*TRY IT:*
The data below must be repeated exactly. Leave nothing out.

*DATA SHOWN:*
#####
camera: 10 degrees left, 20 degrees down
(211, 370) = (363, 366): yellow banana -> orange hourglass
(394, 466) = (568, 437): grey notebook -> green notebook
#####
*RESULT OF THE TASK:*
camera: 10 degrees left, 20 degrees down
(211, 370) = (363, 366): yellow banana -> orange hourglass
(394, 466) = (568, 437): grey notebook -> green notebook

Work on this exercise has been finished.